### Task objective:
State the number of lines in the listing below that contain the word "cone", and nothing besides.

### Information given:
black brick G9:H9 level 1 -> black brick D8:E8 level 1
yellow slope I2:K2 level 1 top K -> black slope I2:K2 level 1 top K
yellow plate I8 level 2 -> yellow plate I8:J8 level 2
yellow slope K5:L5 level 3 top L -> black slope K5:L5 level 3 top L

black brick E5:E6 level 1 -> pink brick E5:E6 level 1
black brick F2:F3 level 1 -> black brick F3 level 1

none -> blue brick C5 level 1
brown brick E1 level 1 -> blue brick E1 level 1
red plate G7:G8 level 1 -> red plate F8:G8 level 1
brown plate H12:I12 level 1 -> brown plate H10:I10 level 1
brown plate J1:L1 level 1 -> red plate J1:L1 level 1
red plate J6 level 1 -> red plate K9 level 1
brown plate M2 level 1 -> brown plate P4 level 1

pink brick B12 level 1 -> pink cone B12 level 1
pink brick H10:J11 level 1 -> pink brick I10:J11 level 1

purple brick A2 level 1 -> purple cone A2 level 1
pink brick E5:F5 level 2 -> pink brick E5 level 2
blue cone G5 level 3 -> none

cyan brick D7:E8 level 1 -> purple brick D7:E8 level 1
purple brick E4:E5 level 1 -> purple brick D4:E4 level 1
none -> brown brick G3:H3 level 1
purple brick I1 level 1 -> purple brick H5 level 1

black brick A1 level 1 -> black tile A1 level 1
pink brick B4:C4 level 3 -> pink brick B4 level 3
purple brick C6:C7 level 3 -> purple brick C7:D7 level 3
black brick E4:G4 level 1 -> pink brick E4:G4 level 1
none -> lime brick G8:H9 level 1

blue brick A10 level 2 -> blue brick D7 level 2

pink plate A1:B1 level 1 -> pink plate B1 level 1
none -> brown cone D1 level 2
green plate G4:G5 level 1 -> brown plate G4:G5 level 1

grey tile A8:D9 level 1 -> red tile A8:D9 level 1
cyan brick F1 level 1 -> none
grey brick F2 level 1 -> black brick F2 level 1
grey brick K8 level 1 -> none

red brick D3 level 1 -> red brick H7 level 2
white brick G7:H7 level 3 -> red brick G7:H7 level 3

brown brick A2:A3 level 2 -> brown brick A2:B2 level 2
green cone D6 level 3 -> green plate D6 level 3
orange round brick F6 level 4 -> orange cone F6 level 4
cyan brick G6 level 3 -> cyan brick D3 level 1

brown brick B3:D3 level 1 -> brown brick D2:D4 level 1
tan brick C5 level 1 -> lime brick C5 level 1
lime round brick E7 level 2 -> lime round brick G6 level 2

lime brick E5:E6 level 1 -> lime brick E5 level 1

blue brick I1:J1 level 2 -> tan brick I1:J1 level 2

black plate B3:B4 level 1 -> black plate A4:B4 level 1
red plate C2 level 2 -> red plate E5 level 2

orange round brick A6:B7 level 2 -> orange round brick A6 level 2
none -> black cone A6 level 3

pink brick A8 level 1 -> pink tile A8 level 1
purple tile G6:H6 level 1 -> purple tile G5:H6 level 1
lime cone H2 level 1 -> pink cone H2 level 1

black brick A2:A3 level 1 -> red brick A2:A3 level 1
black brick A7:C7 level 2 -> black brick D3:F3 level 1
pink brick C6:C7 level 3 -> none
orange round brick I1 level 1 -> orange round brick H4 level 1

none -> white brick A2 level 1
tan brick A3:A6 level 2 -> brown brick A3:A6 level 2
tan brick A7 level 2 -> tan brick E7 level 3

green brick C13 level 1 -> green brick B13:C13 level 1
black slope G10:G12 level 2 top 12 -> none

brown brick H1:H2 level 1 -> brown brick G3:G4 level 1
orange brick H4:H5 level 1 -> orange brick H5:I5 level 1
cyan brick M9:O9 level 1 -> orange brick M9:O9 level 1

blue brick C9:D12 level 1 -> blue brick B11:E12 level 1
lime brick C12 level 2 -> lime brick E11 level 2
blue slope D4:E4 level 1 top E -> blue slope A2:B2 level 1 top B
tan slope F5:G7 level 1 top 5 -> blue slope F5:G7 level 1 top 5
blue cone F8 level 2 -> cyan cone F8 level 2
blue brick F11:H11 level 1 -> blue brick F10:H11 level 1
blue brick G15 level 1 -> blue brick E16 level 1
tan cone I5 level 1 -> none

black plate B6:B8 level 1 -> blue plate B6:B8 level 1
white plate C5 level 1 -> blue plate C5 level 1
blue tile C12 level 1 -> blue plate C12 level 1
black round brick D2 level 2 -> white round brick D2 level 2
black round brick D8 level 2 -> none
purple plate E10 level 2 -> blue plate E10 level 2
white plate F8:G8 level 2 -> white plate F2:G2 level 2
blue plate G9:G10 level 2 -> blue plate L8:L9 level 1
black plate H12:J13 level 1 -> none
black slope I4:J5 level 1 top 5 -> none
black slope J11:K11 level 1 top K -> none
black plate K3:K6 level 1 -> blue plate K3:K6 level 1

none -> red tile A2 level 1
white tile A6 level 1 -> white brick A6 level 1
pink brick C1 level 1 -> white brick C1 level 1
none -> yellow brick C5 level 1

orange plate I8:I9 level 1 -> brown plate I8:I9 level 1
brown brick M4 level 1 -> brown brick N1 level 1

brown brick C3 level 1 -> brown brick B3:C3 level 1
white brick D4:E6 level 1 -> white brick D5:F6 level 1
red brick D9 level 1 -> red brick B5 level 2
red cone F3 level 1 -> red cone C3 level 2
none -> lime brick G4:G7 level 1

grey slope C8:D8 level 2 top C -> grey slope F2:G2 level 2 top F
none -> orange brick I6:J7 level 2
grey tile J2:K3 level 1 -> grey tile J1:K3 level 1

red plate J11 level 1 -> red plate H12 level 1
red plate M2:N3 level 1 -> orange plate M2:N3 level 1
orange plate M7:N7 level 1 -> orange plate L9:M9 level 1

### Task result:
11